(Change listing data)
-------------------------
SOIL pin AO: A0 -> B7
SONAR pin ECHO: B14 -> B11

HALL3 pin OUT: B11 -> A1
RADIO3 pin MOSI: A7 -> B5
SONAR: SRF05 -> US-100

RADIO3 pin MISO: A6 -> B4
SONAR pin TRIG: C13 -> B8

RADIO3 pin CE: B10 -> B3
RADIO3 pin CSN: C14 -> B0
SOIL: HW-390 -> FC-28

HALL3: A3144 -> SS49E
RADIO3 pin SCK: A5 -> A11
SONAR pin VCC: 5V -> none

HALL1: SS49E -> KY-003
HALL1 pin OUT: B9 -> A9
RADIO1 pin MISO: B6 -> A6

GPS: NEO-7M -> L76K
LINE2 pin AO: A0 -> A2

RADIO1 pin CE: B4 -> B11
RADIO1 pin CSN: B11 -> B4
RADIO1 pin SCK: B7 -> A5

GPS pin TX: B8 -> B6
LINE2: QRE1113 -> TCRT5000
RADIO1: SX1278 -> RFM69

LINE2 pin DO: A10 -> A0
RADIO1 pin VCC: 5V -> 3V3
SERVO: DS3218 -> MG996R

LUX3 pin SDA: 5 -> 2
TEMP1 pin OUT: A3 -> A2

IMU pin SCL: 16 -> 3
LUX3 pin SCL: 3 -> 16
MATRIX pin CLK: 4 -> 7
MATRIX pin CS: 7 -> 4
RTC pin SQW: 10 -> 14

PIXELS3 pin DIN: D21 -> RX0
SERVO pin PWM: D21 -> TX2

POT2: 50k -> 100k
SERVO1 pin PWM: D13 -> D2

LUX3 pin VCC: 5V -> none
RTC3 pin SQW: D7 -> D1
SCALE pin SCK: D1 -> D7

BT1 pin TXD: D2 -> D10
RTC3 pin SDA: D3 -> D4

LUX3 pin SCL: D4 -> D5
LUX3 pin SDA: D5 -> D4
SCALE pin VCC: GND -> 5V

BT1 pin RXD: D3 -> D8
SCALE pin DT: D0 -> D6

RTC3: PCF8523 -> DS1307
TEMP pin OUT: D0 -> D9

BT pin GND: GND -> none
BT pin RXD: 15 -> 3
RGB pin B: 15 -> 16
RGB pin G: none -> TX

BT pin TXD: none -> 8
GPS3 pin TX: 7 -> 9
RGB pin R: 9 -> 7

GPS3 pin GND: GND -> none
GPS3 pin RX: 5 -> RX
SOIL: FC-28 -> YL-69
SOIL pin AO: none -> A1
-------------------------
• **AIM OF THE EXERCISE**
Starting at the line above that contains "RADIO1 pin CSN: B11 -> B4", repeat each line exactly up to and including the line that contains "POT2: 50k -> 100k", and stop there.

• **PROBLEM SOLUTION**
RADIO1 pin CSN: B11 -> B4
RADIO1 pin SCK: B7 -> A5

GPS pin TX: B8 -> B6
LINE2: QRE1113 -> TCRT5000
RADIO1: SX1278 -> RFM69

LINE2 pin DO: A10 -> A0
RADIO1 pin VCC: 5V -> 3V3
SERVO: DS3218 -> MG996R

LUX3 pin SDA: 5 -> 2
TEMP1 pin OUT: A3 -> A2

IMU pin SCL: 16 -> 3
LUX3 pin SCL: 3 -> 16
MATRIX pin CLK: 4 -> 7
MATRIX pin CS: 7 -> 4
RTC pin SQW: 10 -> 14

PIXELS3 pin DIN: D21 -> RX0
SERVO pin PWM: D21 -> TX2

POT2: 50k -> 100k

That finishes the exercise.